Aim of the task:
Set down exactly the lines from the one containing "R2: 30 (+5V, GND) -> 30 (+5V, IC4/IN-)" through the end of the records below, both included, and nothing else.

==== Records for this exercise

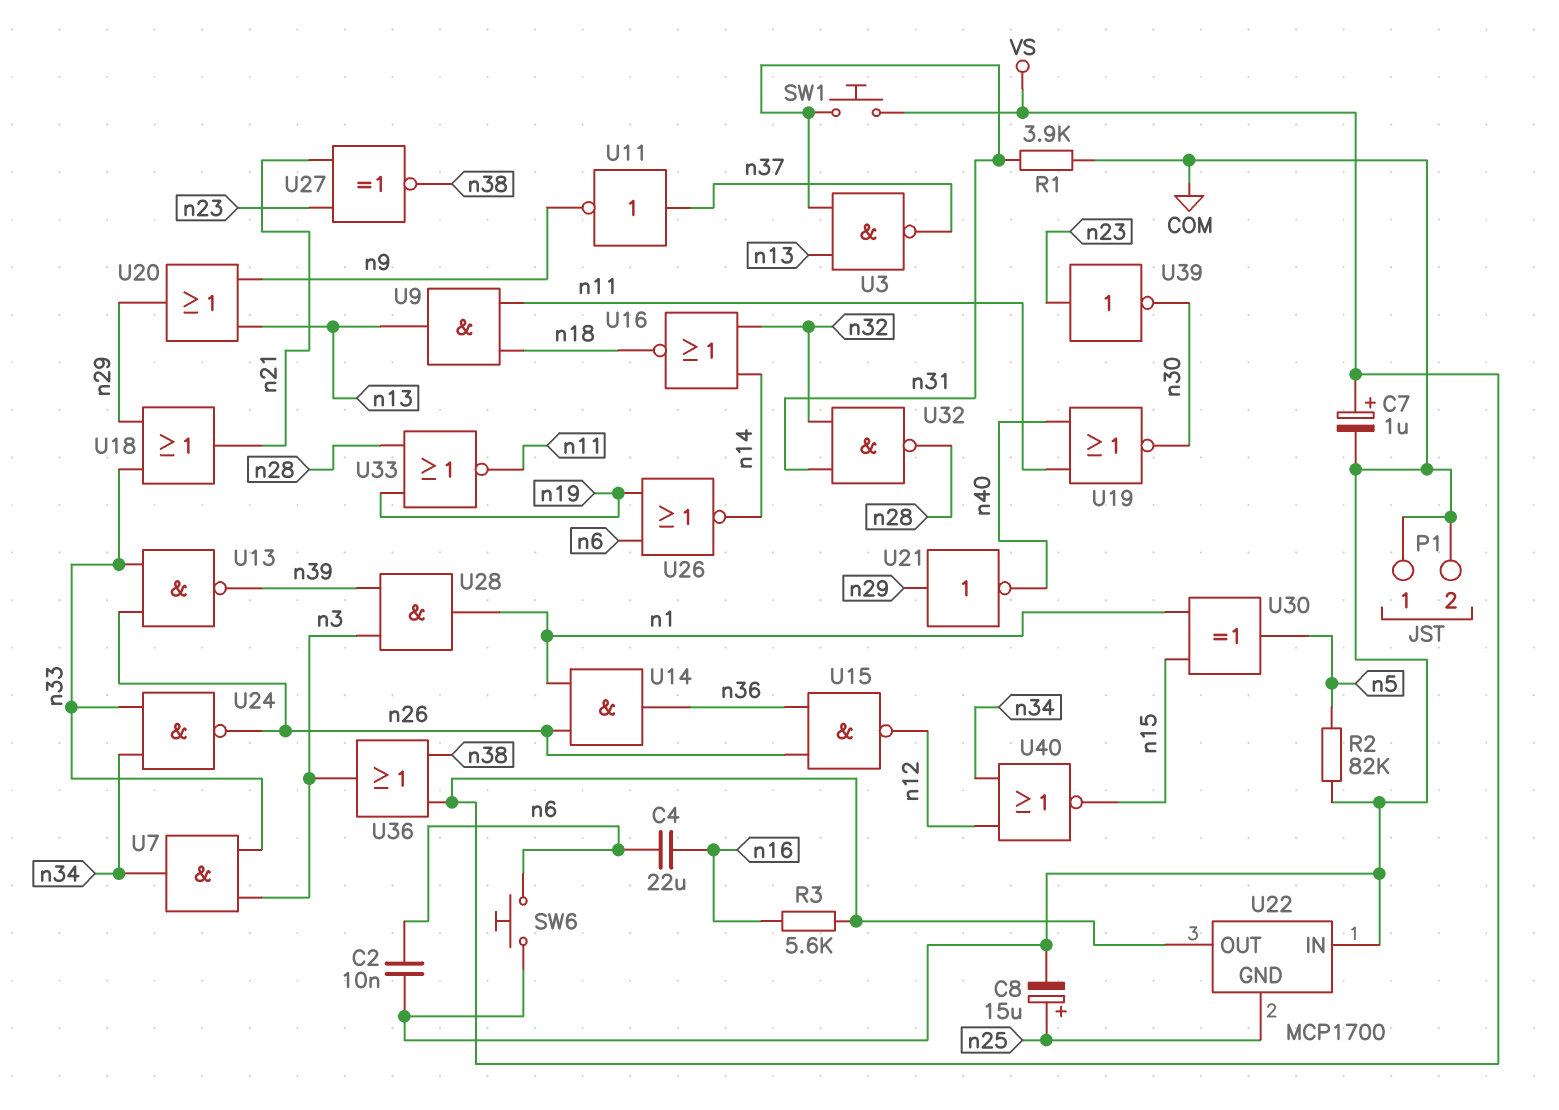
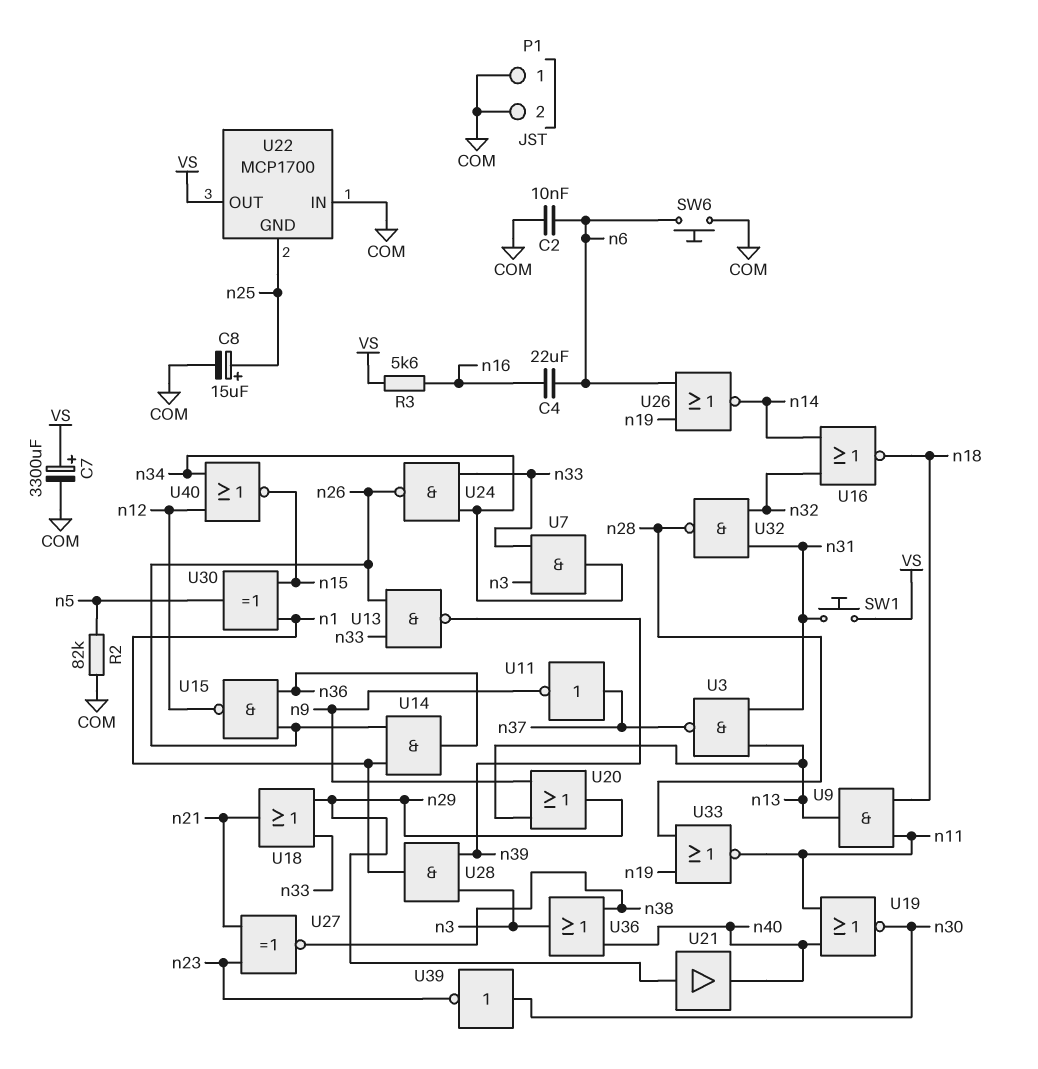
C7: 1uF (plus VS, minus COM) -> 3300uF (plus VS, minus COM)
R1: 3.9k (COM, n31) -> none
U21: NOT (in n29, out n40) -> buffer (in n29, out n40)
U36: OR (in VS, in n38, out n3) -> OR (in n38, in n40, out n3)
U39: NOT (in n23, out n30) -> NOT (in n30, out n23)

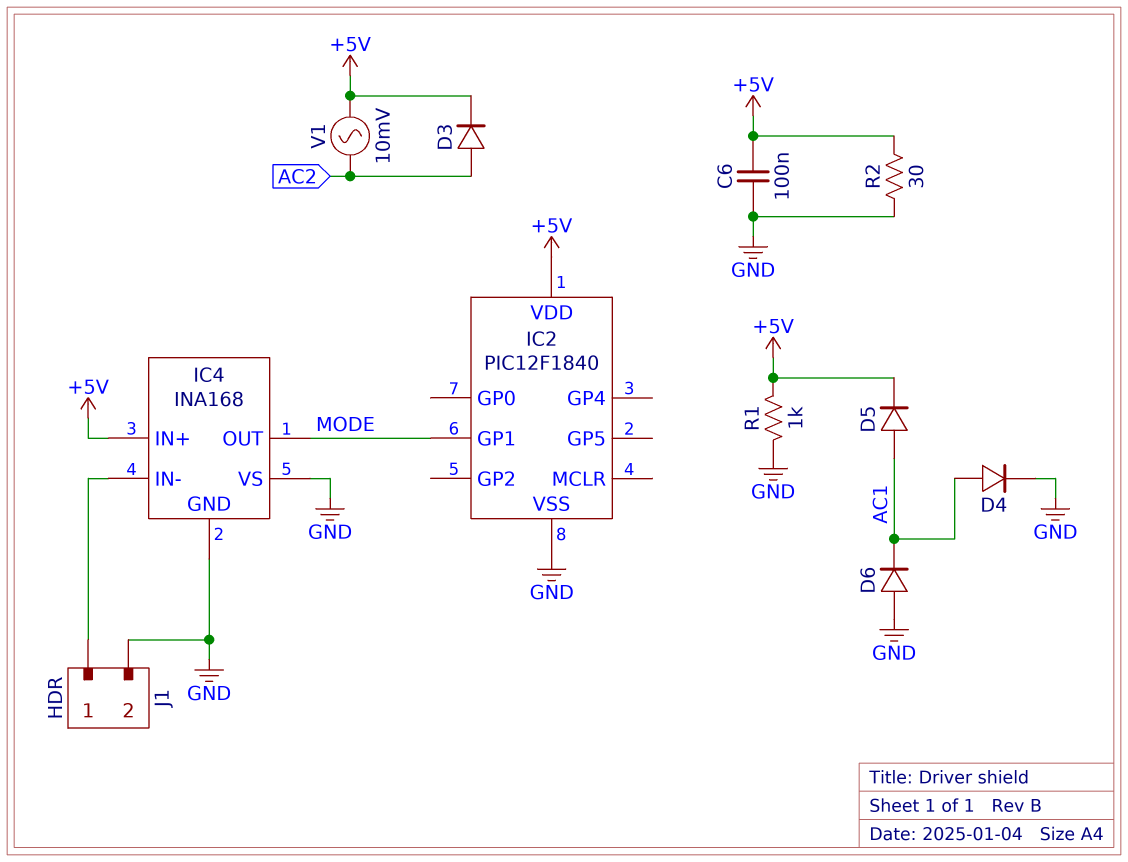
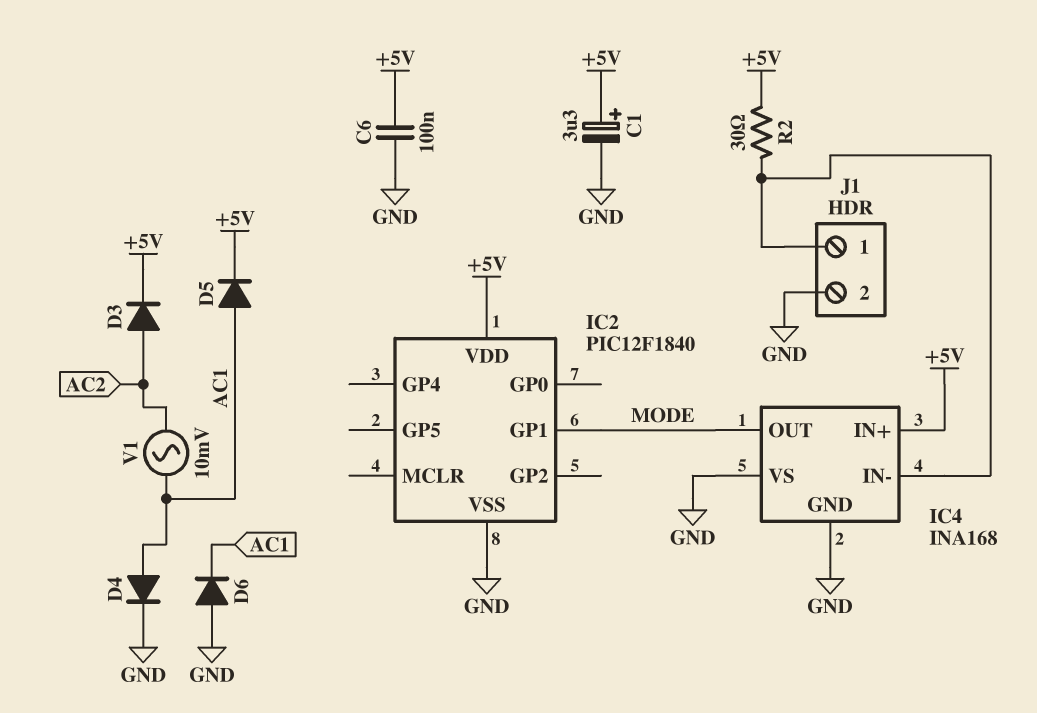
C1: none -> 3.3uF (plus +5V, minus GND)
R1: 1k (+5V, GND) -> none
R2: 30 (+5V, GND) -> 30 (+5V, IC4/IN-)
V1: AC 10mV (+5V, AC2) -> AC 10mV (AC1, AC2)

========

Solution:
R2: 30 (+5V, GND) -> 30 (+5V, IC4/IN-)
V1: AC 10mV (+5V, AC2) -> AC 10mV (AC1, AC2)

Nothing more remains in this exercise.